Description of the task:
Leave out the images and set down the records below exactly.

(Source records)
Start of Block

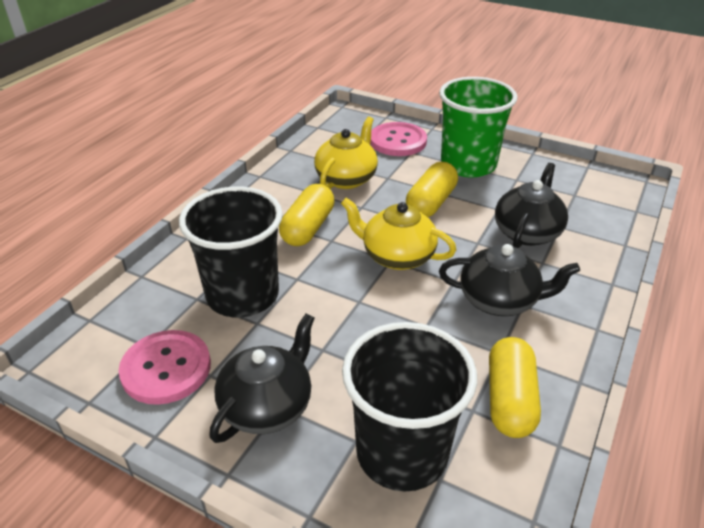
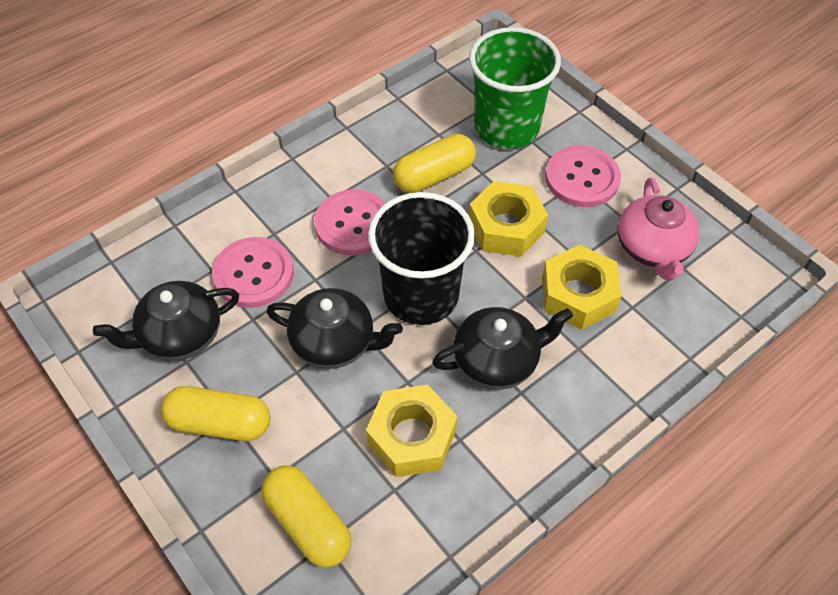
black cup: 2 -> 1
pink button: 2 -> 3
pink teapot: 0 -> 1
yellow nut: 0 -> 3
yellow teapot: 2 -> 0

End of Block

Problem solution:
black cup: 2 -> 1
pink button: 2 -> 3
pink teapot: 0 -> 1
yellow nut: 0 -> 3
yellow teapot: 2 -> 0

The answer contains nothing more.